What to work on: Both the line below containing "(240, 111) = (343, 135): none -> brown pear" and the line containing "(425, 244) = (363, 361): brown", along with every line between them, should be repeated exactly; no other line belongs in the answer.

Object tracking records
=== Begin Enclosure ===

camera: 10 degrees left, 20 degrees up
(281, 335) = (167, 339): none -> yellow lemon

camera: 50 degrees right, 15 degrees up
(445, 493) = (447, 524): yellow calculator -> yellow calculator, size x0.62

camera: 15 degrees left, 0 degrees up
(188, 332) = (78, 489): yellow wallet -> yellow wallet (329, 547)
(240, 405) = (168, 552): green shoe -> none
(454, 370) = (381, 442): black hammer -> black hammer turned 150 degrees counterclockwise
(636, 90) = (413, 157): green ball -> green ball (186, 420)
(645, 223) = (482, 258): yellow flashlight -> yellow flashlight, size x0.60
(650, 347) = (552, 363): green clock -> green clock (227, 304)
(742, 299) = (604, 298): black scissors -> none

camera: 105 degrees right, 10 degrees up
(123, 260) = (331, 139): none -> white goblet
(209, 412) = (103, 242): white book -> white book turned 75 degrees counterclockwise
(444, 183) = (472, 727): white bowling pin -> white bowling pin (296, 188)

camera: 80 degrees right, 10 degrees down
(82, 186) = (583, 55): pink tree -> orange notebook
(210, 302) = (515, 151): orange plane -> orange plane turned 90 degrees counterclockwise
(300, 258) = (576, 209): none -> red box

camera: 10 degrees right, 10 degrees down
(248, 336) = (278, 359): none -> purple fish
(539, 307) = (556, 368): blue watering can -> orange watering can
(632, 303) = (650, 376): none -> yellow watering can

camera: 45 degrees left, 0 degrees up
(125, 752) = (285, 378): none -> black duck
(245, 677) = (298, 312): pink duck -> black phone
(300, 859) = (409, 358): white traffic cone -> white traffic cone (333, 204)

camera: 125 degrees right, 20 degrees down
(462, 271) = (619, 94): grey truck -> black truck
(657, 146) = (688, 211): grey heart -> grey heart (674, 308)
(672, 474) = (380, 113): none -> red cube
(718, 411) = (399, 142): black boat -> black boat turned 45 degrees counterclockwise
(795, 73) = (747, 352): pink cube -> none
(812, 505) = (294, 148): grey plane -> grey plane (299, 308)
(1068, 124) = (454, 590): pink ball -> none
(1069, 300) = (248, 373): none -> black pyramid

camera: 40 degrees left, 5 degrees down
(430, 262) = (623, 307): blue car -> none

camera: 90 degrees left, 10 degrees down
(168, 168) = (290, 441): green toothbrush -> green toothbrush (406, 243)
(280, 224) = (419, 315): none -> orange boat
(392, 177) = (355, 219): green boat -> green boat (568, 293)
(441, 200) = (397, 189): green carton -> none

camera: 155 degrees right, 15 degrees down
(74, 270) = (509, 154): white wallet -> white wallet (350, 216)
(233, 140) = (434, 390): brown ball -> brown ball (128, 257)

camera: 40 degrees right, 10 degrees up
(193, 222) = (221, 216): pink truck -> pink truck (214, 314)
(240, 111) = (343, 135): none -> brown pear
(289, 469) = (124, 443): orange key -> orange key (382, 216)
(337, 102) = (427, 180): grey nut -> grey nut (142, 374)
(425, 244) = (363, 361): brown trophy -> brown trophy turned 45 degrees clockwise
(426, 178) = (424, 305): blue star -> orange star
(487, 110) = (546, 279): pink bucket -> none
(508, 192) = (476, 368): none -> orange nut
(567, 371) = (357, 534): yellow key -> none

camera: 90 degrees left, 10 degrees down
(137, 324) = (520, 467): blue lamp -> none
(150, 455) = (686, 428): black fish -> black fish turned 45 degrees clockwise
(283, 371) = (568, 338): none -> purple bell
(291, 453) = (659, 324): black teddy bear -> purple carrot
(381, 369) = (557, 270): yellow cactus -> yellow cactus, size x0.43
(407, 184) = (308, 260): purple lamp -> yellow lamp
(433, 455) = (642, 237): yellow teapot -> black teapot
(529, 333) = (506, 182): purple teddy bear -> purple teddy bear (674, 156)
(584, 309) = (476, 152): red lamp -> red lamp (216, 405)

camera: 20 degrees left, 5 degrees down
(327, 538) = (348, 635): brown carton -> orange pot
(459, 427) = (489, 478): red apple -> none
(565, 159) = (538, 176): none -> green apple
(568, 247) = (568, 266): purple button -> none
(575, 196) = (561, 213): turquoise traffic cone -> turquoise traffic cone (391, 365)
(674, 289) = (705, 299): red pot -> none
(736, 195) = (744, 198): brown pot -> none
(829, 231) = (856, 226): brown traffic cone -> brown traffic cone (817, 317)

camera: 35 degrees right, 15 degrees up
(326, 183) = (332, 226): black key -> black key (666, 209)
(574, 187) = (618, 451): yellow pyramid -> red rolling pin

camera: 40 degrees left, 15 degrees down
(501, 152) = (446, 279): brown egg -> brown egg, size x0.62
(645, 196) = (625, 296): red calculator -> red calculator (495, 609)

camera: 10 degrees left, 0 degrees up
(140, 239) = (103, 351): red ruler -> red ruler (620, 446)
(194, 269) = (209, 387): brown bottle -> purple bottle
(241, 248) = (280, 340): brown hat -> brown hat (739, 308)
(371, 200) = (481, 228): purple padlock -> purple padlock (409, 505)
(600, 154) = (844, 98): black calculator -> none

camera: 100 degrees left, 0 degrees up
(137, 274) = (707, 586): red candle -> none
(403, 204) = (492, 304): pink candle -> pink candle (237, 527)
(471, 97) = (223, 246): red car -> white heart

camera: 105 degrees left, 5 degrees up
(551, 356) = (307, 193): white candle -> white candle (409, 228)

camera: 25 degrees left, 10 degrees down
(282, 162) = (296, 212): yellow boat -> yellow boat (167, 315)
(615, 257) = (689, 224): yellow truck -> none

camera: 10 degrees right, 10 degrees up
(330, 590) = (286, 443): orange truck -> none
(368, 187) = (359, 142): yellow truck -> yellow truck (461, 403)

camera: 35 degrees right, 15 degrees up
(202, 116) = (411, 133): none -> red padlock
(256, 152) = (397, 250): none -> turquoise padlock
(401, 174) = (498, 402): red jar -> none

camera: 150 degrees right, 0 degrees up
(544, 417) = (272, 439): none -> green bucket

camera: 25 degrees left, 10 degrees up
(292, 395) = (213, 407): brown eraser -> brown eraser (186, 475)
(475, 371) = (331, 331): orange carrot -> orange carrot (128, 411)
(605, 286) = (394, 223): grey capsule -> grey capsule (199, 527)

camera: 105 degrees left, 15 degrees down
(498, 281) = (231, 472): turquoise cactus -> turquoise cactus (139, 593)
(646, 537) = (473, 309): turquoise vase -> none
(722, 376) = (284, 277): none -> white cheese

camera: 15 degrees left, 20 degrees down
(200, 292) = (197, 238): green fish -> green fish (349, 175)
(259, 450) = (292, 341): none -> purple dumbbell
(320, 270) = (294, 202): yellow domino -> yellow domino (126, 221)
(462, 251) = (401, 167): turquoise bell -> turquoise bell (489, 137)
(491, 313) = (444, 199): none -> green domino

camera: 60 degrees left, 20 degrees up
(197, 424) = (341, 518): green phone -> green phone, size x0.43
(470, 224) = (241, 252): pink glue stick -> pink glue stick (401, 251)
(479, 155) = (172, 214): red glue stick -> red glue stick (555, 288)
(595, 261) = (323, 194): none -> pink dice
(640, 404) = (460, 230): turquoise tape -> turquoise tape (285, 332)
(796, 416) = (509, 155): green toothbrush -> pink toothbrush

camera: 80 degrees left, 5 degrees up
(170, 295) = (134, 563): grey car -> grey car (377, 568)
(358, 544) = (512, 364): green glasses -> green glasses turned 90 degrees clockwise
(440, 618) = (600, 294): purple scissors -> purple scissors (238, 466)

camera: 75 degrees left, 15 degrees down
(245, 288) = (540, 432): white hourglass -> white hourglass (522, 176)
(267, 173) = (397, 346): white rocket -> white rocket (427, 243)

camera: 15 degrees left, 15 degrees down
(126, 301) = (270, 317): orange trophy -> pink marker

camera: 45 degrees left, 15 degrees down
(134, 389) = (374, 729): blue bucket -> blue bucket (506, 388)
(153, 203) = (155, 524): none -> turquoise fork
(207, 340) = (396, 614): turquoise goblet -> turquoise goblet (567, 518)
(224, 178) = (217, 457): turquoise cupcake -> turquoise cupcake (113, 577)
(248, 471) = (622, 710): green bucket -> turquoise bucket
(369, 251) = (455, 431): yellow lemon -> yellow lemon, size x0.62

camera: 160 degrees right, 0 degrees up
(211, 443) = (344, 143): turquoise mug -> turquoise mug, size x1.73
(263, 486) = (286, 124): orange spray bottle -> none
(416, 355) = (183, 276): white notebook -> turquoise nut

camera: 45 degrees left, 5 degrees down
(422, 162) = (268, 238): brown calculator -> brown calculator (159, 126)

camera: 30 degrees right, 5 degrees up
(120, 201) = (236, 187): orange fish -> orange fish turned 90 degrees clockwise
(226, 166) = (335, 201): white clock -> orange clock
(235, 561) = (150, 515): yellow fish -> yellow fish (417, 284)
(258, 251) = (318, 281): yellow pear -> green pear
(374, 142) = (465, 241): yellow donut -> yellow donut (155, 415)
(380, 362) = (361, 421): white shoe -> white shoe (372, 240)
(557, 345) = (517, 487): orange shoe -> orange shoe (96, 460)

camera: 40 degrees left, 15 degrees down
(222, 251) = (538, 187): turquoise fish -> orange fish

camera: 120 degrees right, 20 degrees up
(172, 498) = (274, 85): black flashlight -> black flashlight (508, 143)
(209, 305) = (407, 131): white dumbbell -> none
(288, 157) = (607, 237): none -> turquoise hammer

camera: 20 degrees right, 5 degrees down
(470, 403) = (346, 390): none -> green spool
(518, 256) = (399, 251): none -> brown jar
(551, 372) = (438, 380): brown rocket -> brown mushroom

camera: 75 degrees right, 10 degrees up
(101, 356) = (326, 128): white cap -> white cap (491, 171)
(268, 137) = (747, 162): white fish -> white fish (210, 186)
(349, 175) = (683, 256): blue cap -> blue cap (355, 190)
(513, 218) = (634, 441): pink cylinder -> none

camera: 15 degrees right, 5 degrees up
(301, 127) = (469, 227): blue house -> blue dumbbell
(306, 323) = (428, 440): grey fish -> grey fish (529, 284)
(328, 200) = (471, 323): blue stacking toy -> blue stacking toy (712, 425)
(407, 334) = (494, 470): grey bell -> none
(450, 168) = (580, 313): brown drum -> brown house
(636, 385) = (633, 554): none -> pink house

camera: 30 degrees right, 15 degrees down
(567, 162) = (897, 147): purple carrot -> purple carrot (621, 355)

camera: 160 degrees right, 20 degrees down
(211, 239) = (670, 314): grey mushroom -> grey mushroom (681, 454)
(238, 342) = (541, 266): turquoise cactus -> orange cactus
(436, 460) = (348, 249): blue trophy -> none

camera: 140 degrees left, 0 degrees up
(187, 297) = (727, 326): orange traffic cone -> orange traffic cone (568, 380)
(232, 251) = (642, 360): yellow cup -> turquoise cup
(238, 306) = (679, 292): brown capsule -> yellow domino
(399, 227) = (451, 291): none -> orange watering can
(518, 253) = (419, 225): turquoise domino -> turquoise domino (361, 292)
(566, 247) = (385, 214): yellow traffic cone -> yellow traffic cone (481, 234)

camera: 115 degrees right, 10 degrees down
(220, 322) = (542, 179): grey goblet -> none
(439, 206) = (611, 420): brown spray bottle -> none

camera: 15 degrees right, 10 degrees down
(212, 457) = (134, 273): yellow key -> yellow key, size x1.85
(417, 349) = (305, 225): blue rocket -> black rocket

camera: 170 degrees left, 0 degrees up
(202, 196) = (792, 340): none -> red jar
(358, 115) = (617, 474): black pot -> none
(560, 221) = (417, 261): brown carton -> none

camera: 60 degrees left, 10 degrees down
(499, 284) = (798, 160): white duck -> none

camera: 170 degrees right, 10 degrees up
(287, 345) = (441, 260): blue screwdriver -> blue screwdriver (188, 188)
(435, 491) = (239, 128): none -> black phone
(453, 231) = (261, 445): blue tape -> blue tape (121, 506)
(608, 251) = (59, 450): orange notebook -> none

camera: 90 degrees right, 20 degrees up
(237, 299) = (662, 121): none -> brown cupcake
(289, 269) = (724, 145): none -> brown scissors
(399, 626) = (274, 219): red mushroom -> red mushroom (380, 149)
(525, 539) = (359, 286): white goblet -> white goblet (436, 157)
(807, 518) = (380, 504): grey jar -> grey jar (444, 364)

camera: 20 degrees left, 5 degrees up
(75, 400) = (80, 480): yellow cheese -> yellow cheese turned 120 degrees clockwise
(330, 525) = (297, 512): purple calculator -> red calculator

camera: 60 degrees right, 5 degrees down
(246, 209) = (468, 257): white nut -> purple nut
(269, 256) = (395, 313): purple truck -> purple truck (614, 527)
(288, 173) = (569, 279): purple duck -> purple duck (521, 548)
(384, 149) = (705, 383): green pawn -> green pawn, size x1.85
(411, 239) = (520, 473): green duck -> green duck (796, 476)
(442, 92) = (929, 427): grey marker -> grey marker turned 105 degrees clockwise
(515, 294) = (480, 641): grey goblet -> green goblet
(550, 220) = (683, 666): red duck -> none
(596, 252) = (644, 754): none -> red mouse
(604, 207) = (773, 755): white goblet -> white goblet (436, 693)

=== End Enclosure ===

Answer box:
(240, 111) = (343, 135): none -> brown pear
(289, 469) = (124, 443): orange key -> orange key (382, 216)
(337, 102) = (427, 180): grey nut -> grey nut (142, 374)
(425, 244) = (363, 361): brown trophy -> brown trophy turned 45 degrees clockwise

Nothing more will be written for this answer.